§ Data shown:

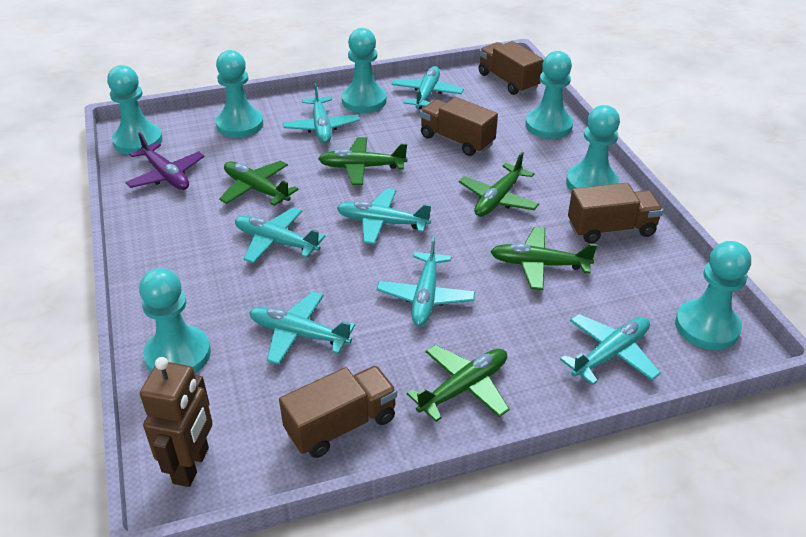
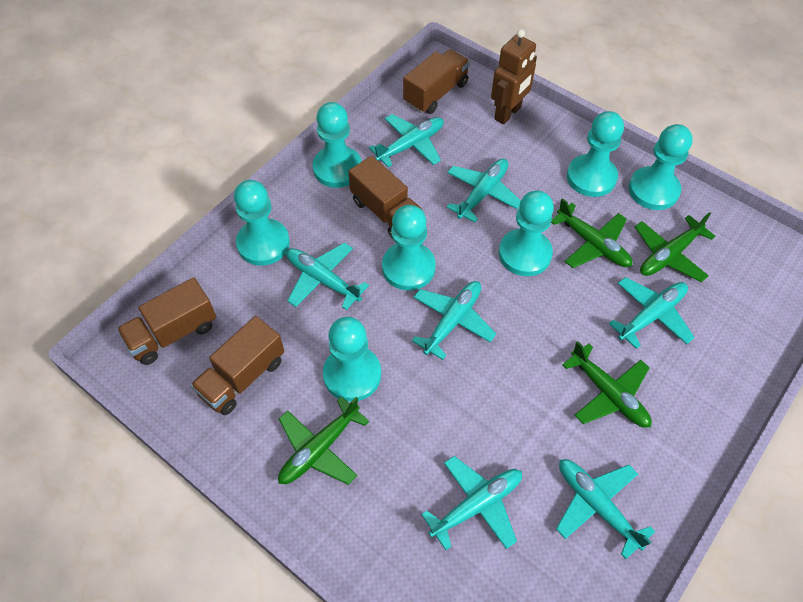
green plane: 5 -> 4
purple plane: 1 -> 0

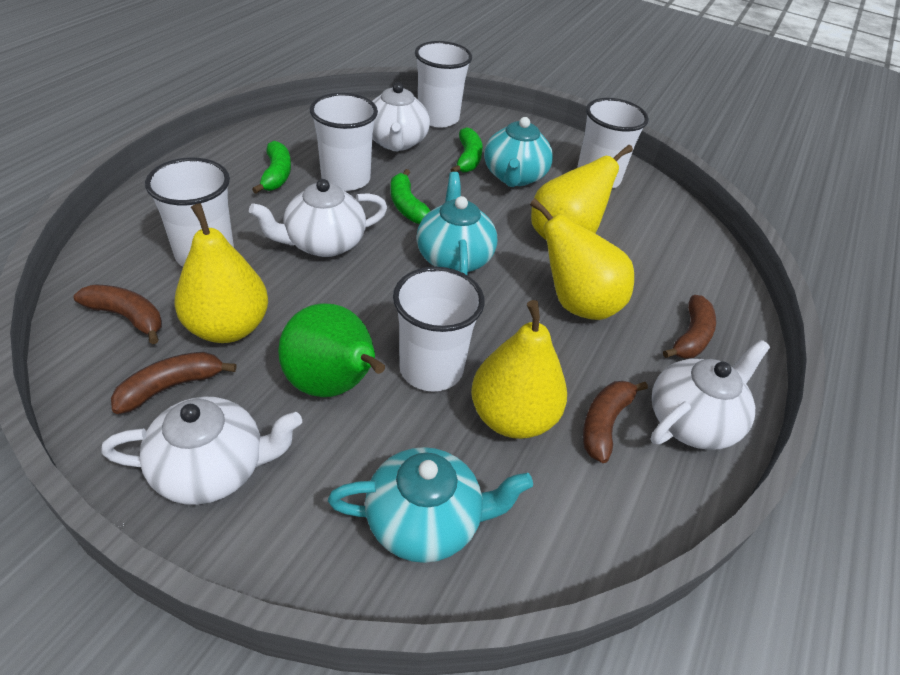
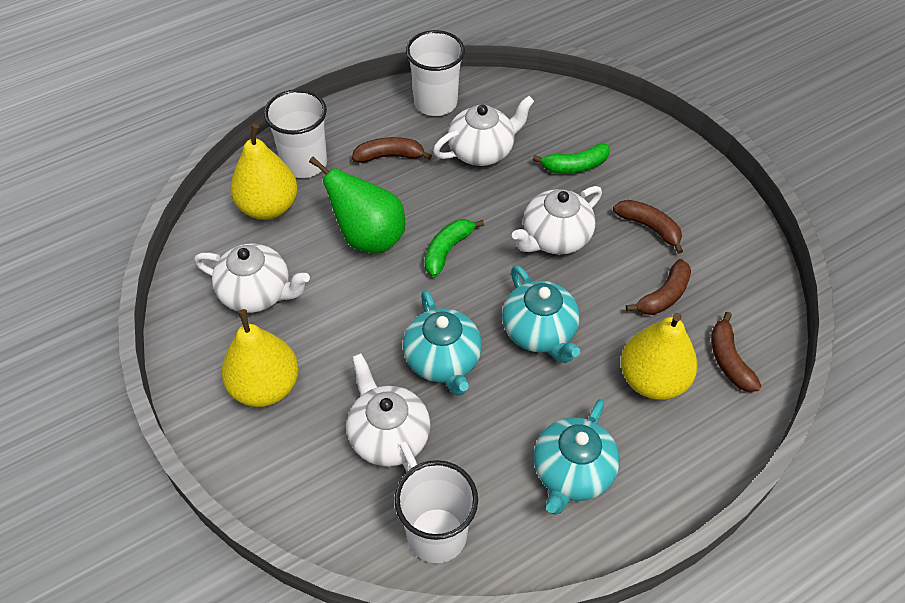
green banana: 3 -> 2
white cup: 5 -> 3
yellow pear: 4 -> 3

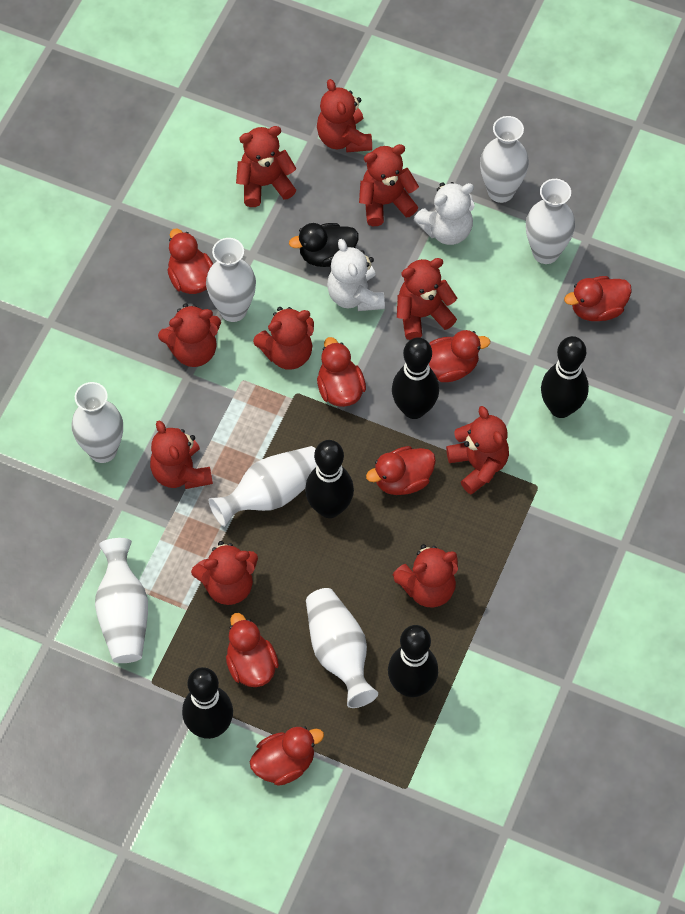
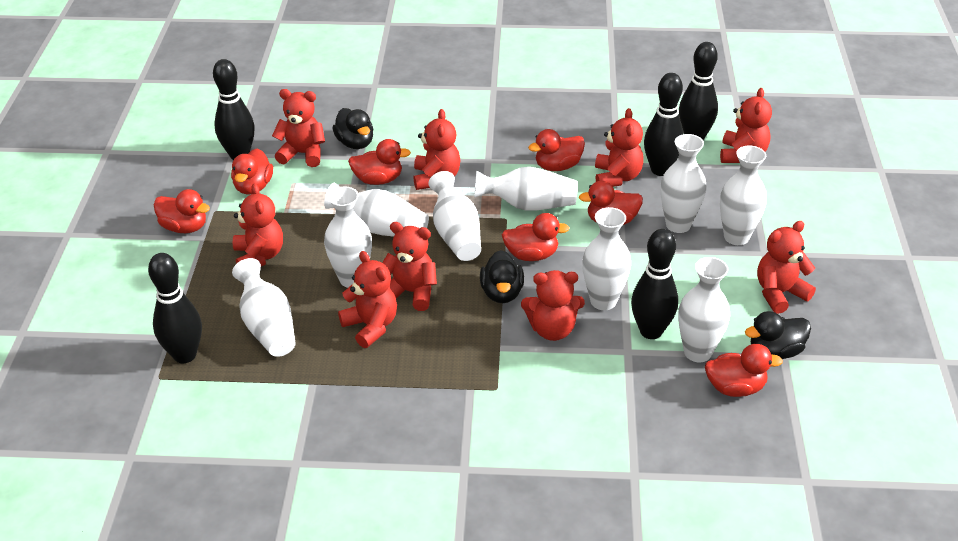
black duck: 1 -> 3
red teddy bear: 10 -> 9
white teddy bear: 2 -> 0
white vase: 7 -> 9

§ Exercise goal: Please reproduce every record exactly, leaving the pictures out.

§ Result:
green plane: 5 -> 4
purple plane: 1 -> 0

green banana: 3 -> 2
white cup: 5 -> 3
yellow pear: 4 -> 3

black duck: 1 -> 3
red teddy bear: 10 -> 9
white teddy bear: 2 -> 0
white vase: 7 -> 9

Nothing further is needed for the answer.